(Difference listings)
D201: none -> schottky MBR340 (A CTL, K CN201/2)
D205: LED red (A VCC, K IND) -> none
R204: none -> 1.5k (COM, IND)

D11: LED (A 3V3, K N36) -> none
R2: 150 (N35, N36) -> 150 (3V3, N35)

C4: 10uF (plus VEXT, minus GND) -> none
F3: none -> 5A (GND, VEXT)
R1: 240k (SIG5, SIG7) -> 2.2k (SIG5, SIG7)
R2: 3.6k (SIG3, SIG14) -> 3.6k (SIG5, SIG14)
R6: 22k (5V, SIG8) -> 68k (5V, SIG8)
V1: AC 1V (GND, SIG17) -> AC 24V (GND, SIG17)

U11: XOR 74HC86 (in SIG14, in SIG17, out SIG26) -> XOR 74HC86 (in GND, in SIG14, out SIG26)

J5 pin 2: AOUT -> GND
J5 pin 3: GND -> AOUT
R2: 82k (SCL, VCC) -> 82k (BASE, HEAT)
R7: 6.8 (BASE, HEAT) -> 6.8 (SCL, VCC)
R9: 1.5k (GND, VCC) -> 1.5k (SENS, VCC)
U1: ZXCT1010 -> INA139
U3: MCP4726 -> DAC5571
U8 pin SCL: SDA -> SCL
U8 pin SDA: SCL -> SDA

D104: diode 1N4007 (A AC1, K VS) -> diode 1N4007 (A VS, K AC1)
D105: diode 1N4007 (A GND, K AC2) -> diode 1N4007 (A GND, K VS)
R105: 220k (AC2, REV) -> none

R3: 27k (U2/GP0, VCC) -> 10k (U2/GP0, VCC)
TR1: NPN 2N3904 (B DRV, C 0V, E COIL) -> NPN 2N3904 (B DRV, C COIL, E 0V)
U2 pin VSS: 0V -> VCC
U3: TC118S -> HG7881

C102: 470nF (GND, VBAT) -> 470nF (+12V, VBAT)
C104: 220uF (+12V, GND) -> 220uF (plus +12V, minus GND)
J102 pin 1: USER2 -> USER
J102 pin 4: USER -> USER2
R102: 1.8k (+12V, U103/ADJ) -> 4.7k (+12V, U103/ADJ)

### Action item
Only the lines of the data holding the string "diode" are wanted; copy each of them.

### Task result
D104: diode 1N4007 (A AC1, K VS) -> diode 1N4007 (A VS, K AC1)
D105: diode 1N4007 (A GND, K AC2) -> diode 1N4007 (A GND, K VS)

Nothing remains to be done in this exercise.